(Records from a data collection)

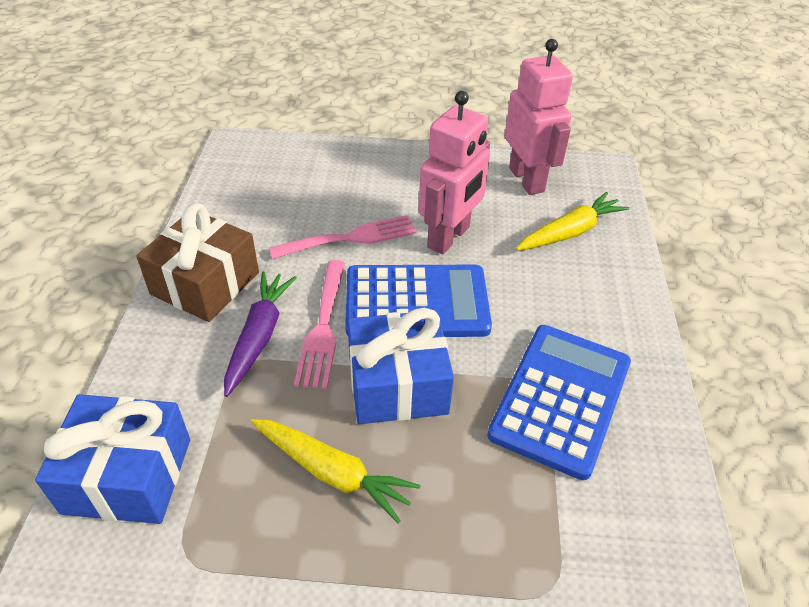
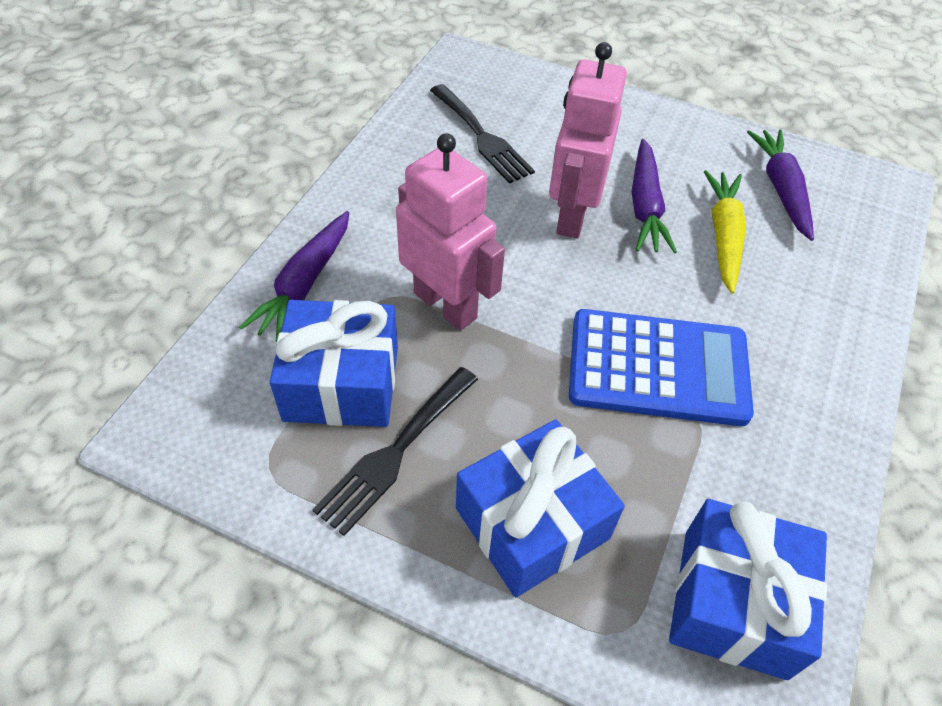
black fork: none = 0 -> [312,367,478,536] [430,84,535,184] = 2
blue calculator: [345,265,492,337] [487,325,631,480] = 2 -> [569,309,754,426] = 1
blue gift: [35,394,190,524] [347,308,454,424] = 2 -> [270,300,398,427] [456,419,625,598] [669,499,827,680] = 3
brown gift: [136,203,259,322] = 1 -> none = 0
pink fork: [269,215,417,259] [294,260,345,389] = 2 -> none = 0
purple carrot: [224,272,297,397] = 1 -> [239,211,349,342] [632,139,677,253] [747,130,814,241] = 3
yellow carrot: [251,419,421,523] [516,192,629,251] = 2 -> [704,170,746,294] = 1

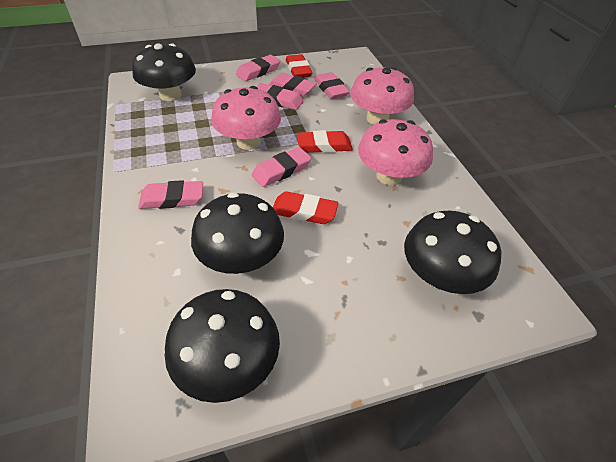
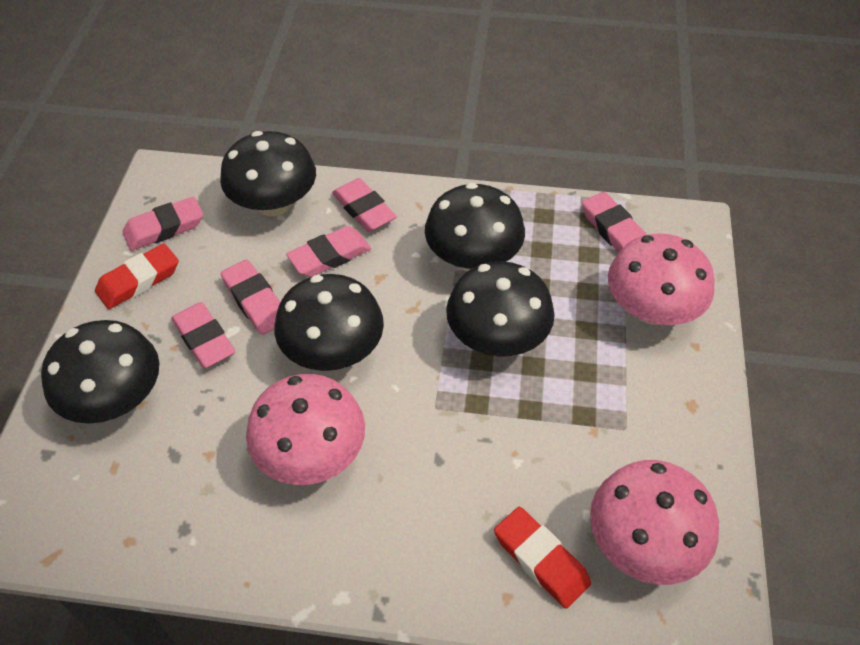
black mushroom: [132,43,196,101] [165,289,280,403] [191,192,284,274] [404,211,502,294] = 4 -> [41,320,159,424] [220,131,316,216] [274,274,384,371] [425,183,525,271] [446,261,555,357] = 5
red eraser: [273,192,339,224] [286,54,312,78] [297,130,353,153] = 3 -> [95,244,179,309] [494,507,591,609] = 2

## Required action
Print every line of the data exactly. Pictures do not belong in the copy.

## Written reply
black fork: none = 0 -> [312,367,478,536] [430,84,535,184] = 2
blue calculator: [345,265,492,337] [487,325,631,480] = 2 -> [569,309,754,426] = 1
blue gift: [35,394,190,524] [347,308,454,424] = 2 -> [270,300,398,427] [456,419,625,598] [669,499,827,680] = 3
brown gift: [136,203,259,322] = 1 -> none = 0
pink fork: [269,215,417,259] [294,260,345,389] = 2 -> none = 0
purple carrot: [224,272,297,397] = 1 -> [239,211,349,342] [632,139,677,253] [747,130,814,241] = 3
yellow carrot: [251,419,421,523] [516,192,629,251] = 2 -> [704,170,746,294] = 1

black mushroom: [132,43,196,101] [165,289,280,403] [191,192,284,274] [404,211,502,294] = 4 -> [41,320,159,424] [220,131,316,216] [274,274,384,371] [425,183,525,271] [446,261,555,357] = 5
red eraser: [273,192,339,224] [286,54,312,78] [297,130,353,153] = 3 -> [95,244,179,309] [494,507,591,609] = 2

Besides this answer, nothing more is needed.